- **WHAT YOU ARE ASKED TO DO**
When you reach the line containing "old: orange screwdriver" in the entries below, begin reproducing lines exactly, and stop once the line containing "new: orange marker" is done.

- **MATERIAL SHOWN**
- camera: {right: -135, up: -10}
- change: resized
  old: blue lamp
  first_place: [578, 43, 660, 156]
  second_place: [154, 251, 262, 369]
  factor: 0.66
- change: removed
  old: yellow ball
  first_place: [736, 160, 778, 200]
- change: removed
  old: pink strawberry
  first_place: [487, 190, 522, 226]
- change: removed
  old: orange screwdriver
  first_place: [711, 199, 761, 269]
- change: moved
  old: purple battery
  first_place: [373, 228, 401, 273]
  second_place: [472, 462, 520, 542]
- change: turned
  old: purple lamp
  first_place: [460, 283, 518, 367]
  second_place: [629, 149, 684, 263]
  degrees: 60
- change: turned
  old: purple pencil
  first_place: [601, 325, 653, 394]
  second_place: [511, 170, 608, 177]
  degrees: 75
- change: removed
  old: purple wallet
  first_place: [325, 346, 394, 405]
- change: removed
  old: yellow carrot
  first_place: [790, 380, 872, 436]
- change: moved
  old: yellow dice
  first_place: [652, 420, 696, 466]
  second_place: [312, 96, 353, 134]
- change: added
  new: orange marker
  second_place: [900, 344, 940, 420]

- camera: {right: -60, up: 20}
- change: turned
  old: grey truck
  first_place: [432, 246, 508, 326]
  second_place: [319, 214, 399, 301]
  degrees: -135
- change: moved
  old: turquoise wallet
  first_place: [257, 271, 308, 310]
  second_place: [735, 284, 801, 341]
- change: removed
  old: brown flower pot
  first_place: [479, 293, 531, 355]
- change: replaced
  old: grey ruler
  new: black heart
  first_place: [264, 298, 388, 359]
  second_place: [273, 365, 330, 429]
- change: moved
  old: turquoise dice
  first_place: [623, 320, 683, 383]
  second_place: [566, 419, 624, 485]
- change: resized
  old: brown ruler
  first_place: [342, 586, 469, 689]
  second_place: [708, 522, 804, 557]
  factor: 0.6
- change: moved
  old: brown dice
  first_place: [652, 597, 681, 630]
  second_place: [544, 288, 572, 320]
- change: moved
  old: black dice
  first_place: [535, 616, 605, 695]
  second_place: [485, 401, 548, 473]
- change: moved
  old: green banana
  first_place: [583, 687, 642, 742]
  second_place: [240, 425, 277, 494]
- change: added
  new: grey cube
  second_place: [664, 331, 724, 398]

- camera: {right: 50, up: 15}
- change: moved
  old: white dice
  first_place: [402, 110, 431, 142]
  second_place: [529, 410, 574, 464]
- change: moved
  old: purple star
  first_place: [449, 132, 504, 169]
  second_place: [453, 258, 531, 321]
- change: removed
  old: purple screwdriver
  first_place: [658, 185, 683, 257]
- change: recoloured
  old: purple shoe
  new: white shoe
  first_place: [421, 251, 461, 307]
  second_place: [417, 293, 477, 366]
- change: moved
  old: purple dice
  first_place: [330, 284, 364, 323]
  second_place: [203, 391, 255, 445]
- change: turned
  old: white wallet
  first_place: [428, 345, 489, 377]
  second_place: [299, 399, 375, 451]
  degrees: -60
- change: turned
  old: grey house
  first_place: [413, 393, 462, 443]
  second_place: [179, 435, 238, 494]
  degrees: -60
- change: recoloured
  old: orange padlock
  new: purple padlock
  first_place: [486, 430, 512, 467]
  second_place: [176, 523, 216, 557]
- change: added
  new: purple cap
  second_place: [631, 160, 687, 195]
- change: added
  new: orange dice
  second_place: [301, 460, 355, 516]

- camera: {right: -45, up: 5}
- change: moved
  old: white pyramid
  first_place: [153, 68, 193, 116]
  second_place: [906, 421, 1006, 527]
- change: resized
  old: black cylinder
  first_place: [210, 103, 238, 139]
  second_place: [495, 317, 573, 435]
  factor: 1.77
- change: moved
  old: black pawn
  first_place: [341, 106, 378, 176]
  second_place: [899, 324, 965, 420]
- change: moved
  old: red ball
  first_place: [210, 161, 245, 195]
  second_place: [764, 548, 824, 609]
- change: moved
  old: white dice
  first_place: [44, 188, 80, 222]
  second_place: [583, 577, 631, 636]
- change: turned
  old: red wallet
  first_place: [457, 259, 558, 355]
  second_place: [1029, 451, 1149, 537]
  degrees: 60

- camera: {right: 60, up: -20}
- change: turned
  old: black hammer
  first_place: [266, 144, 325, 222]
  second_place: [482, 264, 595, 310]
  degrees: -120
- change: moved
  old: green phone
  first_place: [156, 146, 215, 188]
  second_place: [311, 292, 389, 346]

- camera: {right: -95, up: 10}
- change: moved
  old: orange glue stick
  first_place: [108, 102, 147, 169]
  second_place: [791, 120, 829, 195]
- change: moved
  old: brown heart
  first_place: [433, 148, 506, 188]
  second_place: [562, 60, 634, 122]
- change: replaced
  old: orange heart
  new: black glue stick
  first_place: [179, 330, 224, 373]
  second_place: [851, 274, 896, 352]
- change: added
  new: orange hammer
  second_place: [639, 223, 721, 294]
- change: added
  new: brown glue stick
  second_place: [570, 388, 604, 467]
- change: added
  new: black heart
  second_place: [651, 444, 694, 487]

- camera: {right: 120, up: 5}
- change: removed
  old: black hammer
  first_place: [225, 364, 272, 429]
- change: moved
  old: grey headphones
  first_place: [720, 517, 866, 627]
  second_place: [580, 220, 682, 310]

- **ANSWER TO THIS TASK**
  old: orange screwdriver
  first_place: [711, 199, 761, 269]
- change: moved
  old: purple battery
  first_place: [373, 228, 401, 273]
  second_place: [472, 462, 520, 542]
- change: turned
  old: purple lamp
  first_place: [460, 283, 518, 367]
  second_place: [629, 149, 684, 263]
  degrees: 60
- change: turned
  old: purple pencil
  first_place: [601, 325, 653, 394]
  second_place: [511, 170, 608, 177]
  degrees: 75
- change: removed
  old: purple wallet
  first_place: [325, 346, 394, 405]
- change: removed
  old: yellow carrot
  first_place: [790, 380, 872, 436]
- change: moved
  old: yellow dice
  first_place: [652, 420, 696, 466]
  second_place: [312, 96, 353, 134]
- change: added
  new: orange marker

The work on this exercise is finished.